Start of SOURCE DATA

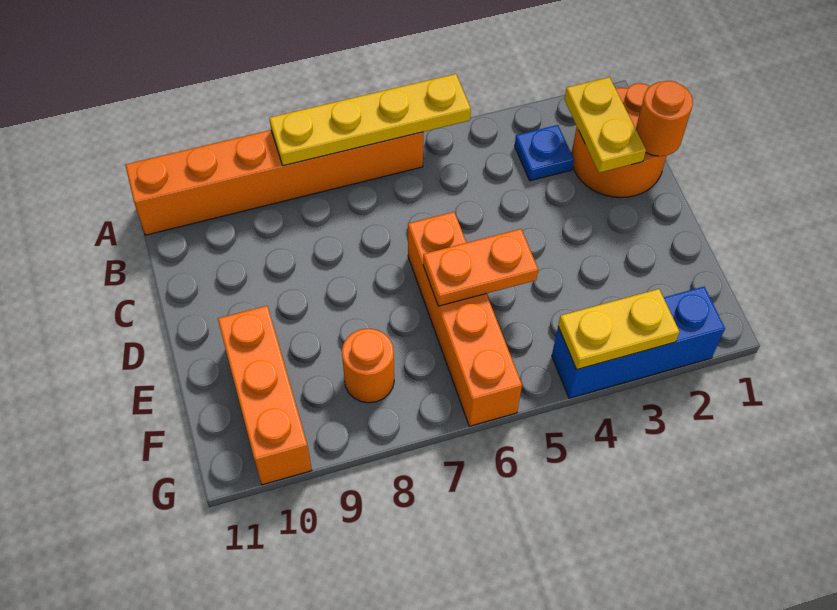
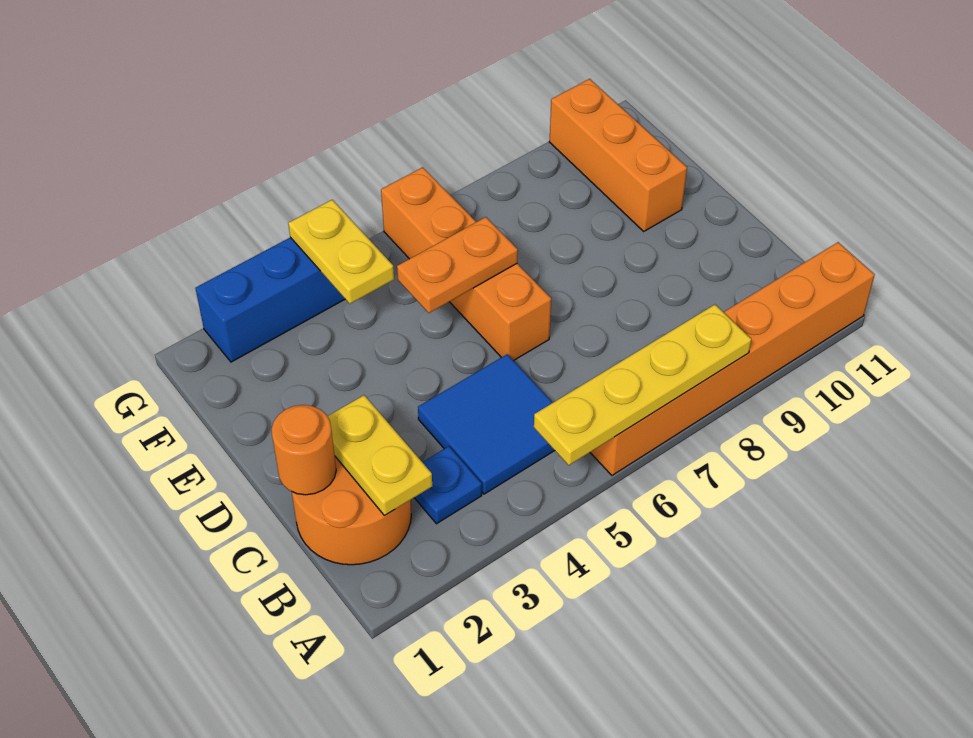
none -> blue tile B4:C5 level 1
orange round brick F8 level 1 -> none
yellow plate G3:G4 level 2 -> yellow plate F4:G4 level 2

End of SOURCE DATA

Start printing at the line with "orange round brick F8 level 1 -> none" and stop after the final line of the listing above, keeping every line exact.

=== SOLVED PROBLEM ===
orange round brick F8 level 1 -> none
yellow plate G3:G4 level 2 -> yellow plate F4:G4 level 2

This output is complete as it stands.